YOUR TASK: Below are lines of data; restate word for word those running from the line containing "purple semicircle: (70, 122)" to the line containing "blue square: (30, 140)", inclusive, and no others.

DATA TO EXAMINE:
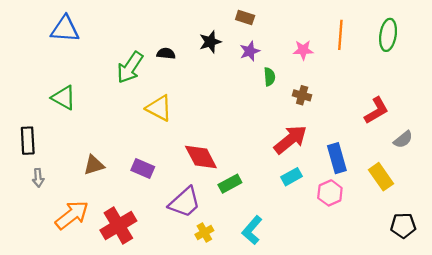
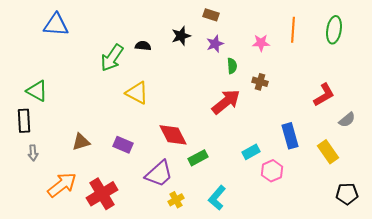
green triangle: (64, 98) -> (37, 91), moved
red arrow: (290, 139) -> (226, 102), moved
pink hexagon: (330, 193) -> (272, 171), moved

---

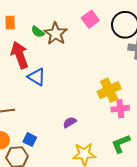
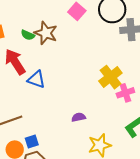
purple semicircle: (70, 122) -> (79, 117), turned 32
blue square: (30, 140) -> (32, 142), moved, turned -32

RESULT OF THE EXERCISE:
purple semicircle: (70, 122) -> (79, 117), turned 32
blue square: (30, 140) -> (32, 142), moved, turned -32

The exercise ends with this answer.